▶ _Information shown_
- - - - - - -

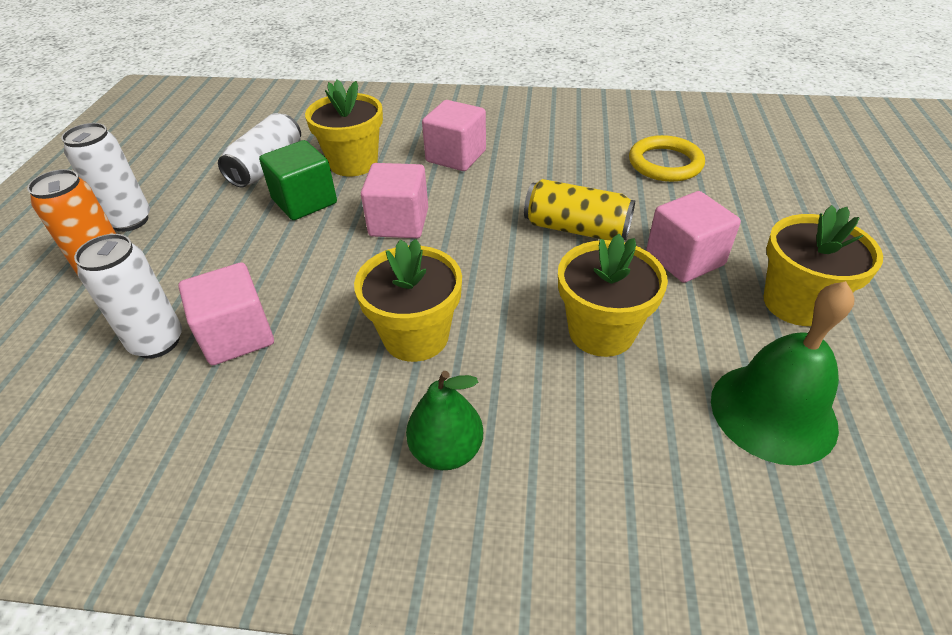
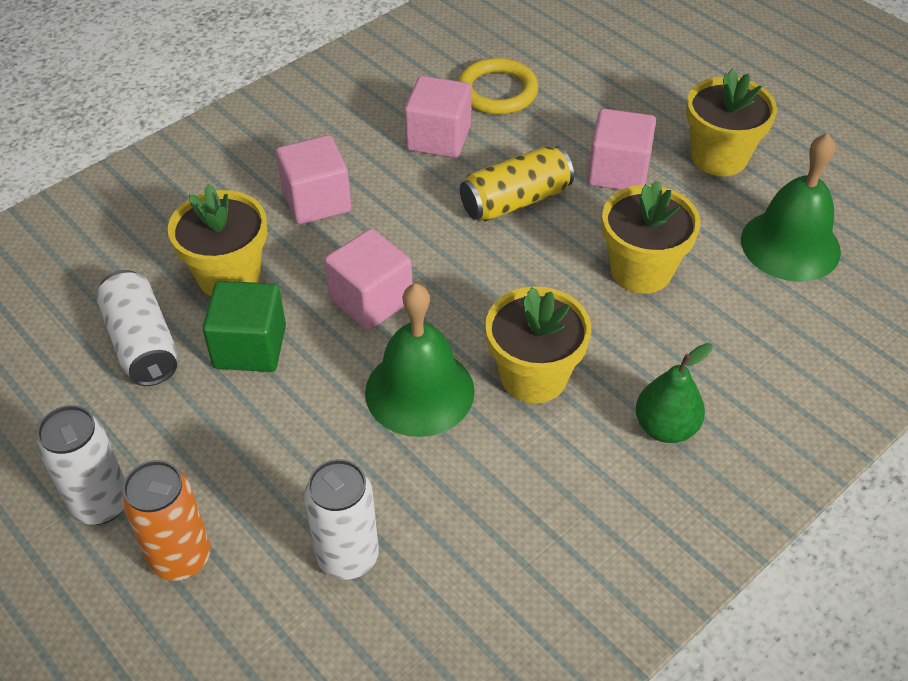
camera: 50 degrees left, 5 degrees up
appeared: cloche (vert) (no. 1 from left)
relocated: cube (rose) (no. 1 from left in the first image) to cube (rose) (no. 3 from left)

- - - - - - -

▶ _Exercise aim_
The lines above that include "from" should each be listed.

▶ _Task solution_
appeared: cloche (vert) (no. 1 from left)
relocated: cube (rose) (no. 1 from left in the first image) to cube (rose) (no. 3 from left)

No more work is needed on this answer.